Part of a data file
-=-=-=-=-
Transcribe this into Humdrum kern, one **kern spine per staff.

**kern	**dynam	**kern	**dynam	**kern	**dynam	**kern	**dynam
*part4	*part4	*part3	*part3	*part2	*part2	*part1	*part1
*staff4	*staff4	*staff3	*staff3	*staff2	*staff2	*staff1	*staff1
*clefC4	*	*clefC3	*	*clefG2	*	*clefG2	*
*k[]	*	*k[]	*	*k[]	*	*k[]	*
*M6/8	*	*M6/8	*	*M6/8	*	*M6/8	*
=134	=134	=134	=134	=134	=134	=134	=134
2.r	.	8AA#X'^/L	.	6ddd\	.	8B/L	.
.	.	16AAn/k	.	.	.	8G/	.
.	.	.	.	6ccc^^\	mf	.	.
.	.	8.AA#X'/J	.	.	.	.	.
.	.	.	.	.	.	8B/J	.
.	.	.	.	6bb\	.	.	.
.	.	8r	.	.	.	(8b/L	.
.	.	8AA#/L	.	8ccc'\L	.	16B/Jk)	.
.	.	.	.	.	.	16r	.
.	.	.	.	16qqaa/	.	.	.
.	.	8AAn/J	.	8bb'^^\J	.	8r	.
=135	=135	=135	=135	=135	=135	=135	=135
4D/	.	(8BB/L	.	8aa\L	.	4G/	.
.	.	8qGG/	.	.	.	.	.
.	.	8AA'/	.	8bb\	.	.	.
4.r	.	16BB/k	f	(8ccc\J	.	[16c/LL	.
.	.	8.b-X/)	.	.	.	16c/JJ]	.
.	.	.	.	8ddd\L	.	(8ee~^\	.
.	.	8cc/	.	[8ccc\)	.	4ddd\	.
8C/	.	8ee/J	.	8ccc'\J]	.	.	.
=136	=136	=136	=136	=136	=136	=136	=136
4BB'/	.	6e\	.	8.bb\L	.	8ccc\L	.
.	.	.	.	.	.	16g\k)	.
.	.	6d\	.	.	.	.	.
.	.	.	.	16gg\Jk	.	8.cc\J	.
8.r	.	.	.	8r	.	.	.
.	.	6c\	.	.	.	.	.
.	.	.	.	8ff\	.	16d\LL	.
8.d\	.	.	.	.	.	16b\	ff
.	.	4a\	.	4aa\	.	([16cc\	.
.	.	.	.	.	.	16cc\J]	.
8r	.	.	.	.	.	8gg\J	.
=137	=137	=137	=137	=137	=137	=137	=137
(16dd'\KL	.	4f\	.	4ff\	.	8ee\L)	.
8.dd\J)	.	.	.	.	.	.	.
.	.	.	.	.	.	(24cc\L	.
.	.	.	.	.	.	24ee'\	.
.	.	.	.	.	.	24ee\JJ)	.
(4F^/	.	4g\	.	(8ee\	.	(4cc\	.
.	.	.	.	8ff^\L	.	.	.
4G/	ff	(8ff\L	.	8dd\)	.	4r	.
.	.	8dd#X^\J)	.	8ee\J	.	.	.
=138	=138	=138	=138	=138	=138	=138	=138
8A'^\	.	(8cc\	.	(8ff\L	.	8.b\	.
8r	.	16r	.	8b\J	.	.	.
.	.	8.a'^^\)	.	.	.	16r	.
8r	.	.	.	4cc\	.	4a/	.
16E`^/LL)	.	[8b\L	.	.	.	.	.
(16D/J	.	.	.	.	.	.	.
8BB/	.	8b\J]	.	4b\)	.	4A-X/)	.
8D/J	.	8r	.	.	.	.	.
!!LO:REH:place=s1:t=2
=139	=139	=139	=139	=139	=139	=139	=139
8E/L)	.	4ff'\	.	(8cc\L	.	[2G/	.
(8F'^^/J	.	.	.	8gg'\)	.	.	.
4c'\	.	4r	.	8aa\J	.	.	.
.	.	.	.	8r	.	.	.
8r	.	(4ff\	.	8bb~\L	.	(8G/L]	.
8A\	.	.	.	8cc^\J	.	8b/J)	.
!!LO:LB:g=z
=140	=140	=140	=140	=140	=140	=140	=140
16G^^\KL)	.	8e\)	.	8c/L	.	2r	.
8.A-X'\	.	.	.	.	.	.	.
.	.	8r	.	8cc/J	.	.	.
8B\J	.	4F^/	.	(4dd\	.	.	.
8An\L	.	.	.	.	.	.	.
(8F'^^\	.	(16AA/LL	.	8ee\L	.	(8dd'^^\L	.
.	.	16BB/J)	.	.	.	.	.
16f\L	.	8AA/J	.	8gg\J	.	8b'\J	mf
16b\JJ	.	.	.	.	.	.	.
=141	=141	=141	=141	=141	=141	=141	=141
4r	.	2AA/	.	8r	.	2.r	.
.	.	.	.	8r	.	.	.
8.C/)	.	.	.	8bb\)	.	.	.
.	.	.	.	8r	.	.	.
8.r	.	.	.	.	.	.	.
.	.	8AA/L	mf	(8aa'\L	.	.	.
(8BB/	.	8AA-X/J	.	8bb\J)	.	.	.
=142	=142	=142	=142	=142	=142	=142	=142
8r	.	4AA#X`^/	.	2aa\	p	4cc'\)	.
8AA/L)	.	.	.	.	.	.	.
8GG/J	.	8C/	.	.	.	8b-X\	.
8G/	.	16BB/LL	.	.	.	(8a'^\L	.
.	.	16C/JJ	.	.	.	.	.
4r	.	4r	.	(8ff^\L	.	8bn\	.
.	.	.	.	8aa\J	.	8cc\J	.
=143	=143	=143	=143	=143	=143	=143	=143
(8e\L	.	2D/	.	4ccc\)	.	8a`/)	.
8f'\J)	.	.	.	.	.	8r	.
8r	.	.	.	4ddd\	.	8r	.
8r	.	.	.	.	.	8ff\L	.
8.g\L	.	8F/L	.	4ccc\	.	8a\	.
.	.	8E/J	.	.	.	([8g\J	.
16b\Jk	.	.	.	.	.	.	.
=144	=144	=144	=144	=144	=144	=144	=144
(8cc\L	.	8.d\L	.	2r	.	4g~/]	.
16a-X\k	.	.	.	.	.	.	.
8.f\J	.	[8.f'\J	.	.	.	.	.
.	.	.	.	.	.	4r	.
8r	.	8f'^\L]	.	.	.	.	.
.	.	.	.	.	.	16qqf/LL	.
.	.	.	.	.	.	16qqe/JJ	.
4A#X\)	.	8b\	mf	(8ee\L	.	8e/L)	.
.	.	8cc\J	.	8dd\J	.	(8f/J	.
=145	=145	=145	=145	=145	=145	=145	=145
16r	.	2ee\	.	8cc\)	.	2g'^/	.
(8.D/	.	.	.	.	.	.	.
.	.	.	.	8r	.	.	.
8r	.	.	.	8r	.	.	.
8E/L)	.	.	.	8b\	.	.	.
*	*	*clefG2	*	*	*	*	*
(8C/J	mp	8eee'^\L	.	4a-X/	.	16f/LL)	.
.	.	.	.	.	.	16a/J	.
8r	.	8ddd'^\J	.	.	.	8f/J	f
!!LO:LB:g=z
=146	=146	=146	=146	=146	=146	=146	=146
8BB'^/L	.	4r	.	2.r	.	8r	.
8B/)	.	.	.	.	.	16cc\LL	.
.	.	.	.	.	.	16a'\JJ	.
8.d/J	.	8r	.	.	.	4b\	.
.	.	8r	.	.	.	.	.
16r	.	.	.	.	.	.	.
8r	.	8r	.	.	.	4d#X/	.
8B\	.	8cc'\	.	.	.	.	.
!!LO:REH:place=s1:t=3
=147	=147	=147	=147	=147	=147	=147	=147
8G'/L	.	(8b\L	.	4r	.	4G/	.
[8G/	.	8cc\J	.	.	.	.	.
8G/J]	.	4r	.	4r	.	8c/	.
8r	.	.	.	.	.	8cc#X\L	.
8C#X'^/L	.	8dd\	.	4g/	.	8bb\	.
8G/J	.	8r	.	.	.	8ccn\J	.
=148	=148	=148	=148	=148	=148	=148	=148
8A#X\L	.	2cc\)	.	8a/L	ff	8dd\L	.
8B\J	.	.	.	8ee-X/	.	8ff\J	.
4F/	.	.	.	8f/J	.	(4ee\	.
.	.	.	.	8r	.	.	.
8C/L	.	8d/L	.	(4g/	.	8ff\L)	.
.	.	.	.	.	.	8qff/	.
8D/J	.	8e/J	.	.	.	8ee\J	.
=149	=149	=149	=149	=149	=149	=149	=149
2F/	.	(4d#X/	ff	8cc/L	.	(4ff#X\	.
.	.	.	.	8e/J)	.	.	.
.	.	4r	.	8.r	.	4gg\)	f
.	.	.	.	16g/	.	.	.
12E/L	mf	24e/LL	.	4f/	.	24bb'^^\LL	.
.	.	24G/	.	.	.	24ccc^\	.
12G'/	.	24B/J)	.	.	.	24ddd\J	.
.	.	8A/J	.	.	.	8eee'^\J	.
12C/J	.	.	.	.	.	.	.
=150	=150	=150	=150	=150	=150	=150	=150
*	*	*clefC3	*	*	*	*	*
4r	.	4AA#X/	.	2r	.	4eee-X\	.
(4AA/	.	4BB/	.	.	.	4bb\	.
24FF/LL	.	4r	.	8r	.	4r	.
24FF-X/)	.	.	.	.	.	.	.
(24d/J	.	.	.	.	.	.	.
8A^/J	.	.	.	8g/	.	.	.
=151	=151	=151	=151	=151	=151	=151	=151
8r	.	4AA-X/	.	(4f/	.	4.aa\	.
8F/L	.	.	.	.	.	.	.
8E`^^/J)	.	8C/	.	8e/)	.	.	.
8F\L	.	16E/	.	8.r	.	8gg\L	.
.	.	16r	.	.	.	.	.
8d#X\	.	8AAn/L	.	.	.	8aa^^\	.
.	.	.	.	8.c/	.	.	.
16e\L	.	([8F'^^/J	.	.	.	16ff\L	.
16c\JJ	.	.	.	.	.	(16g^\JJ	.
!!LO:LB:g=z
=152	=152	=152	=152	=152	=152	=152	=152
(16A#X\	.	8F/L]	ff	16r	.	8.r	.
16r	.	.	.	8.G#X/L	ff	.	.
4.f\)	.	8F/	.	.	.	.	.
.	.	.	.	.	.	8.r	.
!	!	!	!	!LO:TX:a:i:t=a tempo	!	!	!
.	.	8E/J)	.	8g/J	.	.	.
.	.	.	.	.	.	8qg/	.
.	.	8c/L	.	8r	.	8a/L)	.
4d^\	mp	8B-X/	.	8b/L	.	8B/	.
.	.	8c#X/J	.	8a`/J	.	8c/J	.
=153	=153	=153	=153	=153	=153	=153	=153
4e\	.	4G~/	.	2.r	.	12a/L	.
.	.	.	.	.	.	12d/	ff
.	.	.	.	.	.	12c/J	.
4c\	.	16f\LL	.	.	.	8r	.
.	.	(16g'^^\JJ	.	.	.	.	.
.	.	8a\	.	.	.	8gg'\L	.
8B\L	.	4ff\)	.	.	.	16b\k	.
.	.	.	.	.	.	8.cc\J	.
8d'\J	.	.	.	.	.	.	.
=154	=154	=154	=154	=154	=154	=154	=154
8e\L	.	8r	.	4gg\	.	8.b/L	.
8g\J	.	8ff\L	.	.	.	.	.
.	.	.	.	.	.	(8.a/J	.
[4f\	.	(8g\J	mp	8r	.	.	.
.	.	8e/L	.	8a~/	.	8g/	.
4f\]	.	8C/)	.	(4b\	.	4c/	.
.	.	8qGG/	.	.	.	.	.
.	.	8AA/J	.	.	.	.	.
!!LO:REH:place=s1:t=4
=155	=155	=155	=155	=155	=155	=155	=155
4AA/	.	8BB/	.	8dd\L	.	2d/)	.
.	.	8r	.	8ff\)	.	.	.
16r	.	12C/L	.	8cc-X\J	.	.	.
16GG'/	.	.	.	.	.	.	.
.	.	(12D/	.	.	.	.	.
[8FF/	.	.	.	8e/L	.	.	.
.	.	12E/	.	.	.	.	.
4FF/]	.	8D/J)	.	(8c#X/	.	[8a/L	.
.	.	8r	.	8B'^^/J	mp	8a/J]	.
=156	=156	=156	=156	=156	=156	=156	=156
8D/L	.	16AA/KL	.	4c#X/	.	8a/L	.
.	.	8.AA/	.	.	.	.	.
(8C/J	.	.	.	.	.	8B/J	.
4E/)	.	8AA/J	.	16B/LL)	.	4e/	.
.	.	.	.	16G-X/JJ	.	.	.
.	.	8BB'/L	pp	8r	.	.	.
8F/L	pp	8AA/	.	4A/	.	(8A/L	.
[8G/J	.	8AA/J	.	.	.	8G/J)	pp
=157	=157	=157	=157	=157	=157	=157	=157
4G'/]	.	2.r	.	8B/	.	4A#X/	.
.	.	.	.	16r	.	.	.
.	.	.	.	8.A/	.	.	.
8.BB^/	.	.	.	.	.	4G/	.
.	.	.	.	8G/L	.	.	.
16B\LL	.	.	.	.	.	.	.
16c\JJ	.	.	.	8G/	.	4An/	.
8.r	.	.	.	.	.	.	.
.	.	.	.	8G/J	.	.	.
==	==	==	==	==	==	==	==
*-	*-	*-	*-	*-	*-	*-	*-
-=-=-=-=-
List every line of the data above that contains the string "place".

!!LO:REH:place=s1:t=2
!!LO:REH:place=s1:t=3
!!LO:REH:place=s1:t=4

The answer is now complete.